- _Task to complete_
Word for word, print the entries that follow.

-- Opening Marker --

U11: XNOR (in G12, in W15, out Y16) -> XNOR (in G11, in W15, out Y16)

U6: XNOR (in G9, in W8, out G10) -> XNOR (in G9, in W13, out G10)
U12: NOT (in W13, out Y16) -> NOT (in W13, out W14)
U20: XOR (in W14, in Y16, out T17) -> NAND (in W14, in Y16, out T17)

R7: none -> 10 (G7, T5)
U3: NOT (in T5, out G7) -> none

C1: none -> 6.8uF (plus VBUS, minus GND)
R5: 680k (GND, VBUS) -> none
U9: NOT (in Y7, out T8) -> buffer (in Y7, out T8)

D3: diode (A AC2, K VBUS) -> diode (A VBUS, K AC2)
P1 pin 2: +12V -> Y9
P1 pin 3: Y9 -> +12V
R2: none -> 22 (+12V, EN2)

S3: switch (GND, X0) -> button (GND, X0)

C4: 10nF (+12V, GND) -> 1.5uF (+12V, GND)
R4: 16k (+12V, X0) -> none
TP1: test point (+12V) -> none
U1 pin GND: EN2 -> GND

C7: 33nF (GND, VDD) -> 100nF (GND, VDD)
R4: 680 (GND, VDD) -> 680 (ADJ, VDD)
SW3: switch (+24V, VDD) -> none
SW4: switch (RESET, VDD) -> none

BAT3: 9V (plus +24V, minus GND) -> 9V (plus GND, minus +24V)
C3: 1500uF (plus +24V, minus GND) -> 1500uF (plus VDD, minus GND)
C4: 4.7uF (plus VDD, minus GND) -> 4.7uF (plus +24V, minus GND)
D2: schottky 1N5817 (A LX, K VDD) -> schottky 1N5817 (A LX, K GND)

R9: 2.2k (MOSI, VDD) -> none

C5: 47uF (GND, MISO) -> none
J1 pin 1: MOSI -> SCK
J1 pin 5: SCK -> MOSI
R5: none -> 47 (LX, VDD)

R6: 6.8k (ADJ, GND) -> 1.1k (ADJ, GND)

-- Closing Marker --

- _Output below_
U11: XNOR (in G12, in W15, out Y16) -> XNOR (in G11, in W15, out Y16)

U6: XNOR (in G9, in W8, out G10) -> XNOR (in G9, in W13, out G10)
U12: NOT (in W13, out Y16) -> NOT (in W13, out W14)
U20: XOR (in W14, in Y16, out T17) -> NAND (in W14, in Y16, out T17)

R7: none -> 10 (G7, T5)
U3: NOT (in T5, out G7) -> none

C1: none -> 6.8uF (plus VBUS, minus GND)
R5: 680k (GND, VBUS) -> none
U9: NOT (in Y7, out T8) -> buffer (in Y7, out T8)

D3: diode (A AC2, K VBUS) -> diode (A VBUS, K AC2)
P1 pin 2: +12V -> Y9
P1 pin 3: Y9 -> +12V
R2: none -> 22 (+12V, EN2)

S3: switch (GND, X0) -> button (GND, X0)

C4: 10nF (+12V, GND) -> 1.5uF (+12V, GND)
R4: 16k (+12V, X0) -> none
TP1: test point (+12V) -> none
U1 pin GND: EN2 -> GND

C7: 33nF (GND, VDD) -> 100nF (GND, VDD)
R4: 680 (GND, VDD) -> 680 (ADJ, VDD)
SW3: switch (+24V, VDD) -> none
SW4: switch (RESET, VDD) -> none

BAT3: 9V (plus +24V, minus GND) -> 9V (plus GND, minus +24V)
C3: 1500uF (plus +24V, minus GND) -> 1500uF (plus VDD, minus GND)
C4: 4.7uF (plus VDD, minus GND) -> 4.7uF (plus +24V, minus GND)
D2: schottky 1N5817 (A LX, K VDD) -> schottky 1N5817 (A LX, K GND)

R9: 2.2k (MOSI, VDD) -> none

C5: 47uF (GND, MISO) -> none
J1 pin 1: MOSI -> SCK
J1 pin 5: SCK -> MOSI
R5: none -> 47 (LX, VDD)

R6: 6.8k (ADJ, GND) -> 1.1k (ADJ, GND)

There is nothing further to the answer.